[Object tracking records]
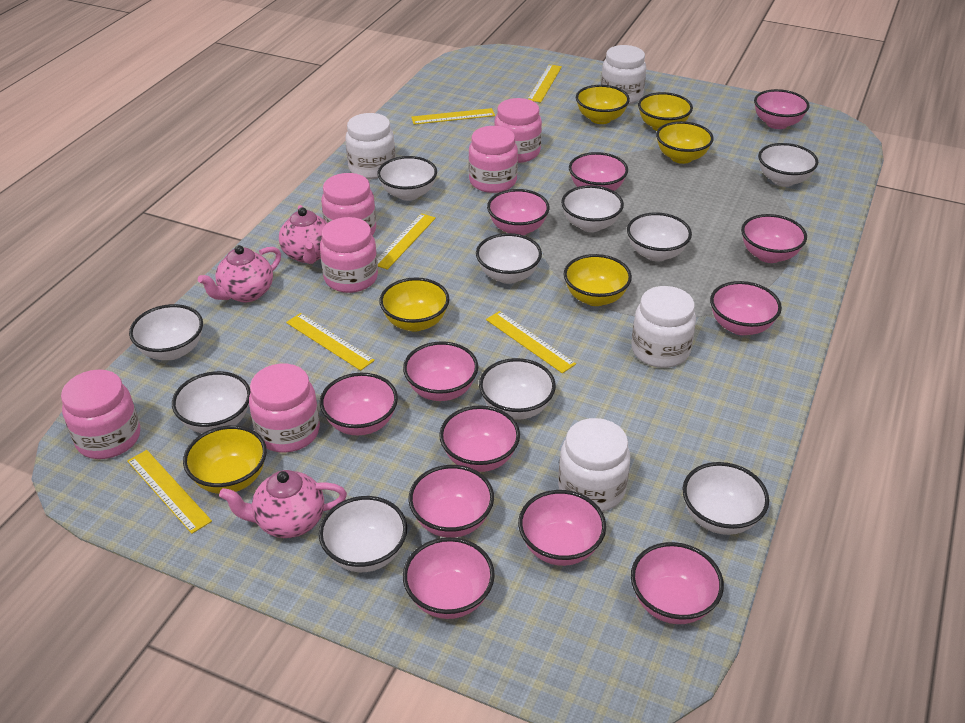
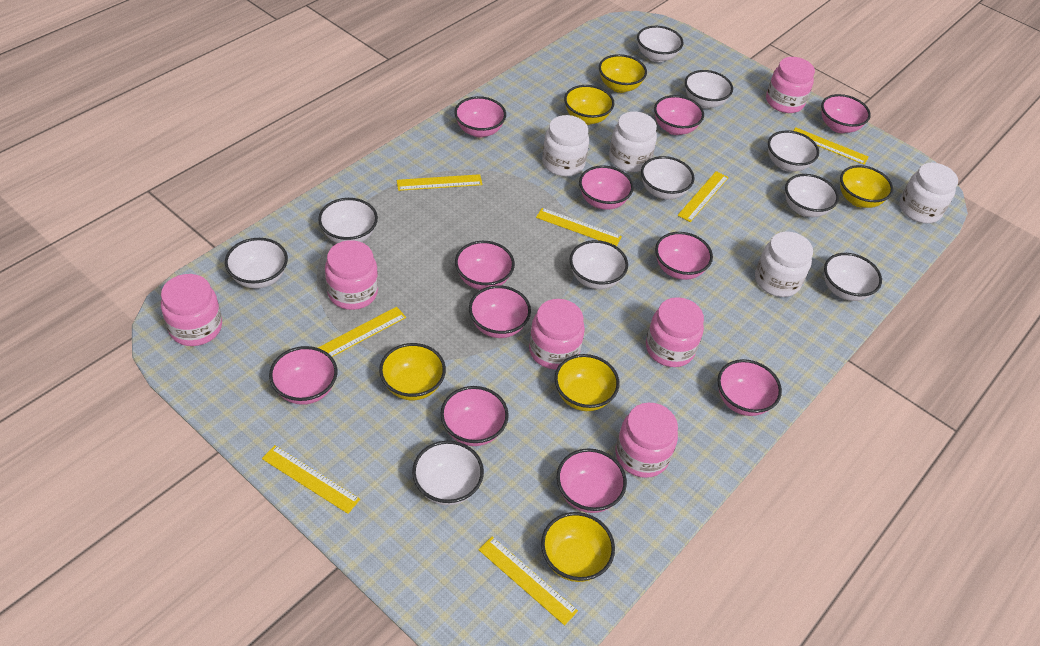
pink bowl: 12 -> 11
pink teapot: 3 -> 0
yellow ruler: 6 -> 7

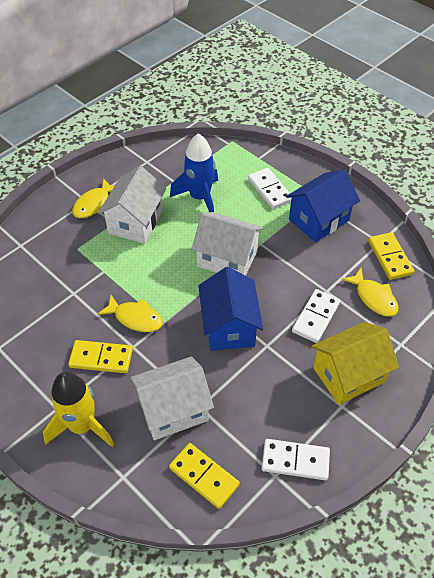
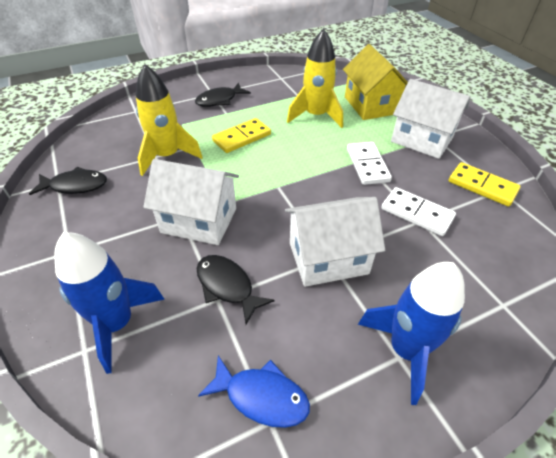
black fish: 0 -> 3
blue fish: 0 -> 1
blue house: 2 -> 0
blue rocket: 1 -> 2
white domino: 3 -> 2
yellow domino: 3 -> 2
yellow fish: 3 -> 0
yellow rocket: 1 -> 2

**WHAT YOU HAVE TO DO:** List every line from the entries above in which "blue" appears.

**REPLY:**
blue fish: 0 -> 1
blue house: 2 -> 0
blue rocket: 1 -> 2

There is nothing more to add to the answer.